Extracted records:

>>>>>

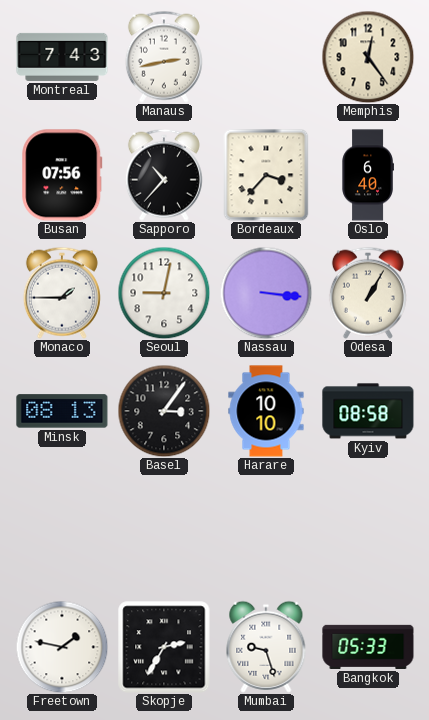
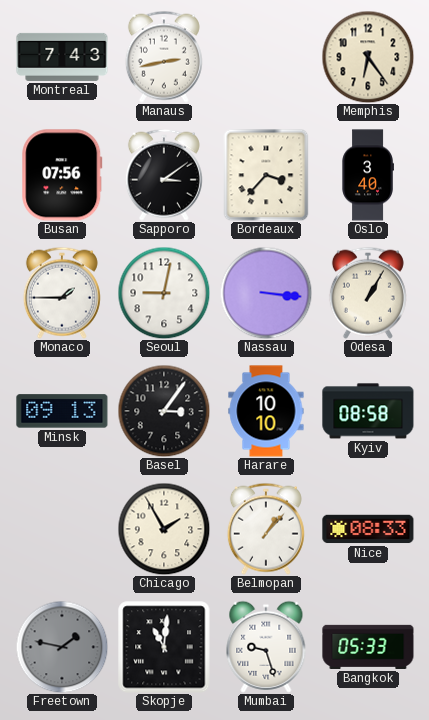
Memphis: 12:24 -> 6:24
Sapporo: 10:37 -> 3:09
Oslo: 6:40 -> 3:40
Minsk: 08:13 -> 09:13
Chicago: none -> 1:55
Belmopan: none -> 1:07
Nice: none -> 08:33
Freetown dial: white -> grey
Skopje: 2:35 -> 11:01
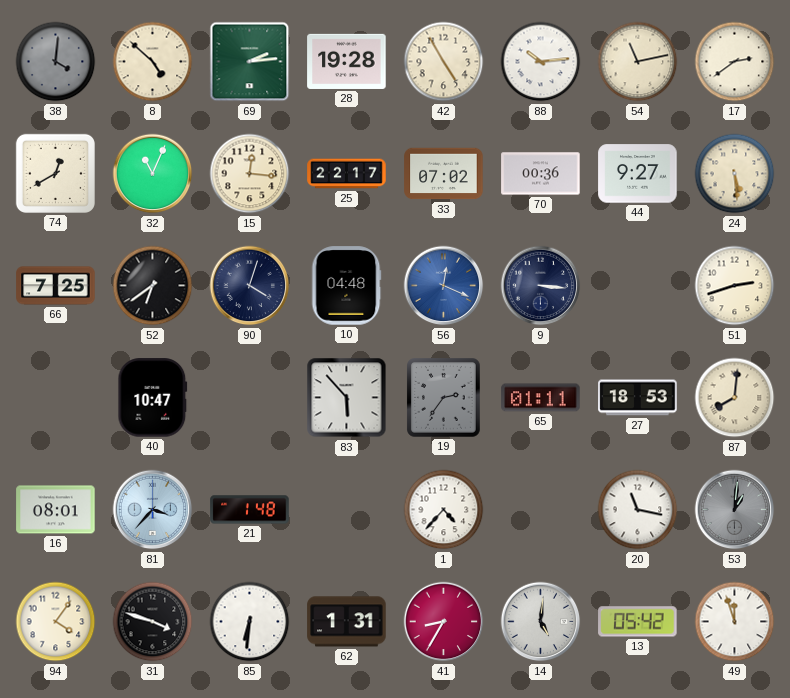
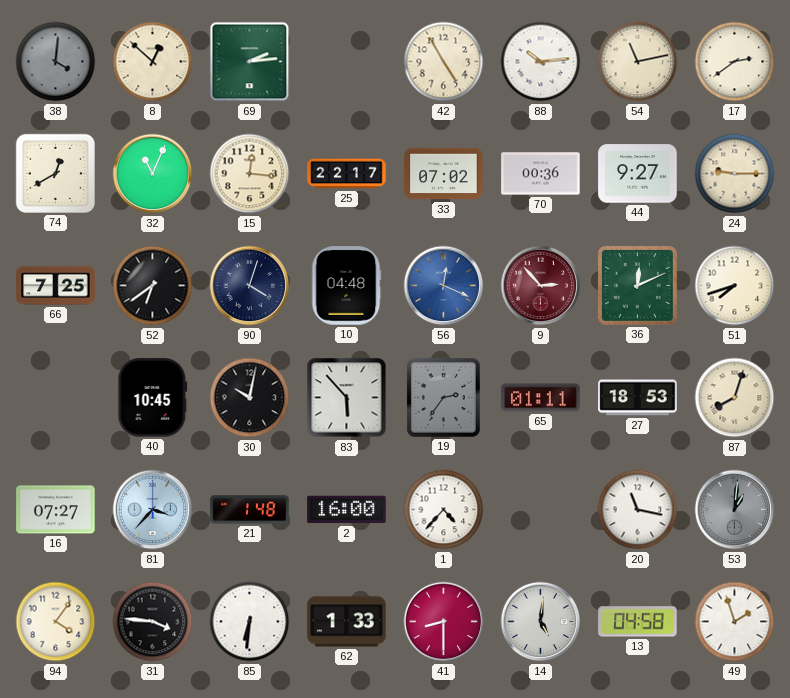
8: 4:52 -> 12:52
28: 19:28 -> none
24: 5:29 -> 9:15
9: 3:16 -> 2:53
9 dial: navy -> burgundy
36: none -> 12:11
51: 2:42 -> 7:42
40: 10:47 -> 10:45
30: none -> 10:02
87: 8:01 -> 8:03
16: 08:01 -> 07:27
2: none -> 16:00
31: 3:48 -> 3:46
62: 1:31 -> 1:33
41: 8:35 -> 8:30
13: 05:42 -> 04:58
49: 11:57 -> 1:57
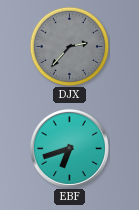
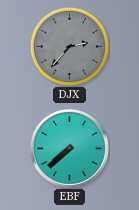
EBF: 6:42 -> 7:38
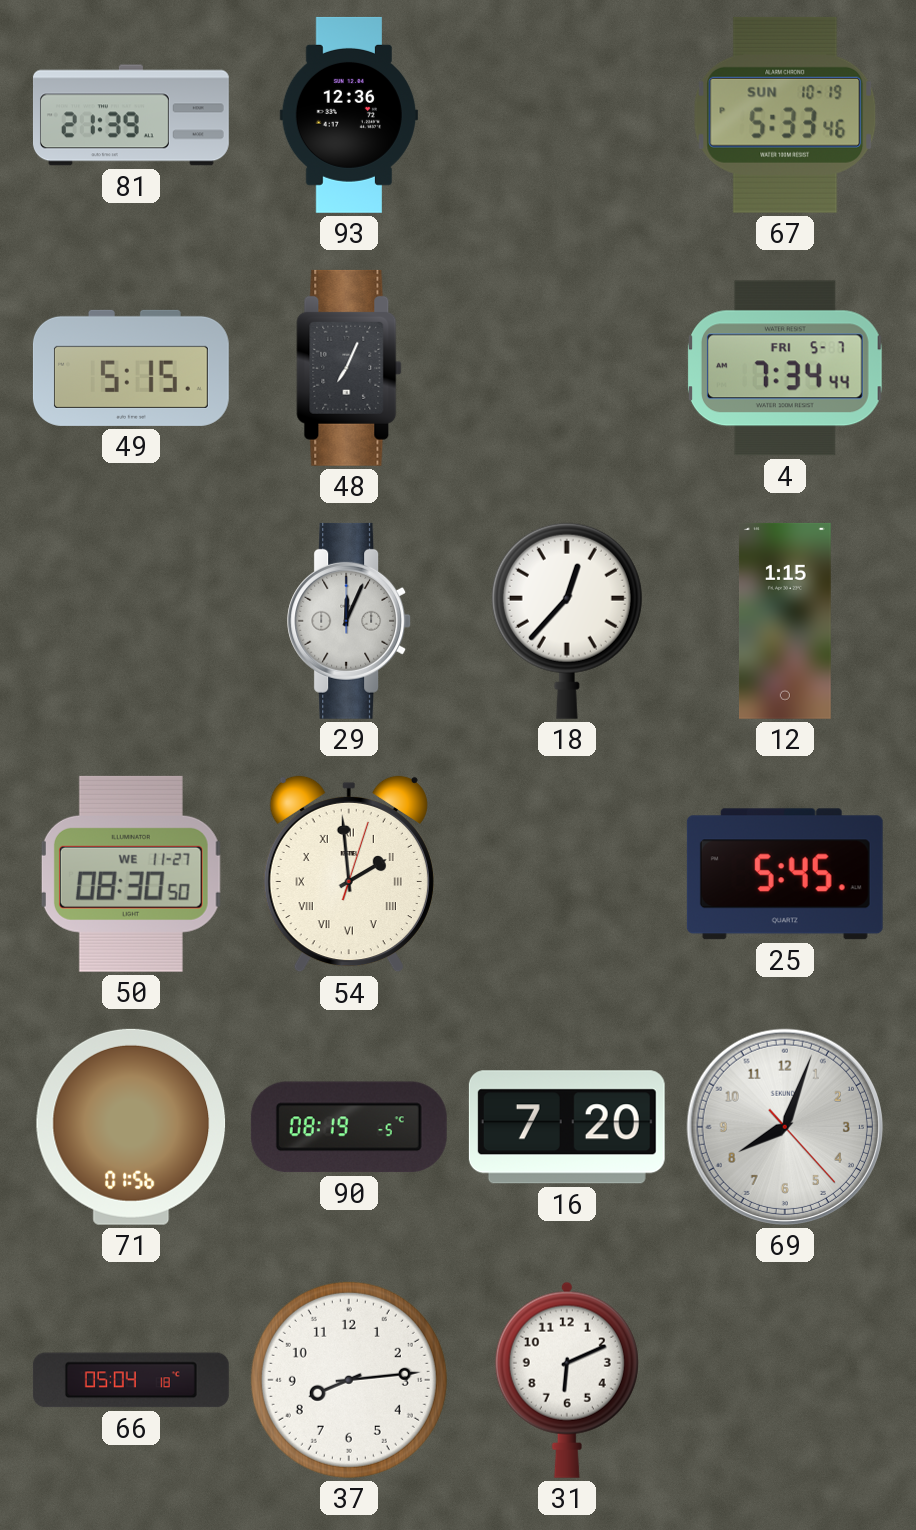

<<<<<

What the task asks: Render every line of text in the records above as a Markdown table with the columns "Row" and "Change", numbering the rows in order and skipping blank lines. Leave the pictures out.

Response to this exercise:
| Row | Change |
|---|---|
| 1 | Memphis: 12:24 -> 6:24 |
| 2 | Sapporo: 10:37 -> 3:09 |
| 3 | Oslo: 6:40 -> 3:40 |
| 4 | Minsk: 08:13 -> 09:13 |
| 5 | Chicago: none -> 1:55 |
| 6 | Belmopan: none -> 1:07 |
| 7 | Nice: none -> 08:33 |
| 8 | Freetown dial: white -> grey |
| 9 | Skopje: 2:35 -> 11:01 |
| 10 | 8: 4:52 -> 12:52 |
| 11 | 28: 19:28 -> none |
| 12 | 24: 5:29 -> 9:15 |
| 13 | 9: 3:16 -> 2:53 |
| 14 | 9 dial: navy -> burgundy |
| 15 | 36: none -> 12:11 |
| 16 | 51: 2:42 -> 7:42 |
| 17 | 40: 10:47 -> 10:45 |
| 18 | 30: none -> 10:02 |
| 19 | 87: 8:01 -> 8:03 |
| 20 | 16: 08:01 -> 07:27 |
| 21 | 2: none -> 16:00 |
| 22 | 31: 3:48 -> 3:46 |
| 23 | 62: 1:31 -> 1:33 |
| 24 | 41: 8:35 -> 8:30 |
| 25 | 13: 05:42 -> 04:58 |
| 26 | 49: 11:57 -> 1:57 |
| 27 | EBF: 6:42 -> 7:38 |